▶ **TASK DESCRIPTION**: Only one stretch of the records below should be repeated. It starts with the line containing "C7: none -> 68nF (AGND, VDD)" and goes on through the line containing "R113: 820k (GND, N4) -> none", exactly as written.

======== INPUT RECORDS ========

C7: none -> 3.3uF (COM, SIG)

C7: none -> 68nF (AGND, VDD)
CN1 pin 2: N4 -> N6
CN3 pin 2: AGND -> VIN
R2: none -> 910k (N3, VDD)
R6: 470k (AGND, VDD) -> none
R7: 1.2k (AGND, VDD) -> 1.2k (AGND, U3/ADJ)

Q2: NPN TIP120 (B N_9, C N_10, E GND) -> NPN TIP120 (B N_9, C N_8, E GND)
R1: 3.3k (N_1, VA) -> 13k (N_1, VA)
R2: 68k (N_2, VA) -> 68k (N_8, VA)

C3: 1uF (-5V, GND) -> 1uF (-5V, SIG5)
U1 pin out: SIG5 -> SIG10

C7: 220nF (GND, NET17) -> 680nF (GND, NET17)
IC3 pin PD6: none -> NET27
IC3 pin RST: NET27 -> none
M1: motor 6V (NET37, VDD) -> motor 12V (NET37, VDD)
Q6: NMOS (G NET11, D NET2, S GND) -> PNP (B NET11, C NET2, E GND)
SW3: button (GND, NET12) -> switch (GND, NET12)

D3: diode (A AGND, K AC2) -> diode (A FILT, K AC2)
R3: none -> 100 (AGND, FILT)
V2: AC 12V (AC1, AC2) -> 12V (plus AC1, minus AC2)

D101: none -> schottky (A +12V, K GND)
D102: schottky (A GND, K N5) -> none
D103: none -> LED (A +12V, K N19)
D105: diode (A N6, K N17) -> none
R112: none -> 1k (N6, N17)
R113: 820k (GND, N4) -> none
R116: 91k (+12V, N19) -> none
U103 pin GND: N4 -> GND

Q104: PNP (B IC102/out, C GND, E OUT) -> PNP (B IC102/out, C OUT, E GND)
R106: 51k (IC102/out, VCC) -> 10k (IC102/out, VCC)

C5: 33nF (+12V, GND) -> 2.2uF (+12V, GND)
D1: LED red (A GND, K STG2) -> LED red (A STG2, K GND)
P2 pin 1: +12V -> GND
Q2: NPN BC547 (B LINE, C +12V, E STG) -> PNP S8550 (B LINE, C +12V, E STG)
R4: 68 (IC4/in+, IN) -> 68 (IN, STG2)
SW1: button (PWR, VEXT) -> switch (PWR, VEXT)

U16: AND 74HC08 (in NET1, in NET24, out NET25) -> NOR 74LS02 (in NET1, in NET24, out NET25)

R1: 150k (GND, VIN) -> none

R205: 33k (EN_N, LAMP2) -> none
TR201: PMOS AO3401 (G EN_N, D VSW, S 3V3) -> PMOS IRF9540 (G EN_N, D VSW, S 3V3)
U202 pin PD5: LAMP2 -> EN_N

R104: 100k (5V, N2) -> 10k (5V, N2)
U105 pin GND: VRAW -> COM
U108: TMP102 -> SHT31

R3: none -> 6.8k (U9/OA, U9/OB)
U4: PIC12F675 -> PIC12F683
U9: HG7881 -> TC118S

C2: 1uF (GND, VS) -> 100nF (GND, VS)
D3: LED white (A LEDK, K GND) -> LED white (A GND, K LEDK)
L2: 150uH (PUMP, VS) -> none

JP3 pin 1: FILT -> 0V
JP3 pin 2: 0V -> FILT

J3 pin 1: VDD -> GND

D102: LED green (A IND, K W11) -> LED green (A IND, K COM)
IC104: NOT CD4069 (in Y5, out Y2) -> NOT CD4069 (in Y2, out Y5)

========

▶ **ANSWER TO THIS TASK**:
C7: none -> 68nF (AGND, VDD)
CN1 pin 2: N4 -> N6
CN3 pin 2: AGND -> VIN
R2: none -> 910k (N3, VDD)
R6: 470k (AGND, VDD) -> none
R7: 1.2k (AGND, VDD) -> 1.2k (AGND, U3/ADJ)

Q2: NPN TIP120 (B N_9, C N_10, E GND) -> NPN TIP120 (B N_9, C N_8, E GND)
R1: 3.3k (N_1, VA) -> 13k (N_1, VA)
R2: 68k (N_2, VA) -> 68k (N_8, VA)

C3: 1uF (-5V, GND) -> 1uF (-5V, SIG5)
U1 pin out: SIG5 -> SIG10

C7: 220nF (GND, NET17) -> 680nF (GND, NET17)
IC3 pin PD6: none -> NET27
IC3 pin RST: NET27 -> none
M1: motor 6V (NET37, VDD) -> motor 12V (NET37, VDD)
Q6: NMOS (G NET11, D NET2, S GND) -> PNP (B NET11, C NET2, E GND)
SW3: button (GND, NET12) -> switch (GND, NET12)

D3: diode (A AGND, K AC2) -> diode (A FILT, K AC2)
R3: none -> 100 (AGND, FILT)
V2: AC 12V (AC1, AC2) -> 12V (plus AC1, minus AC2)

D101: none -> schottky (A +12V, K GND)
D102: schottky (A GND, K N5) -> none
D103: none -> LED (A +12V, K N19)
D105: diode (A N6, K N17) -> none
R112: none -> 1k (N6, N17)
R113: 820k (GND, N4) -> none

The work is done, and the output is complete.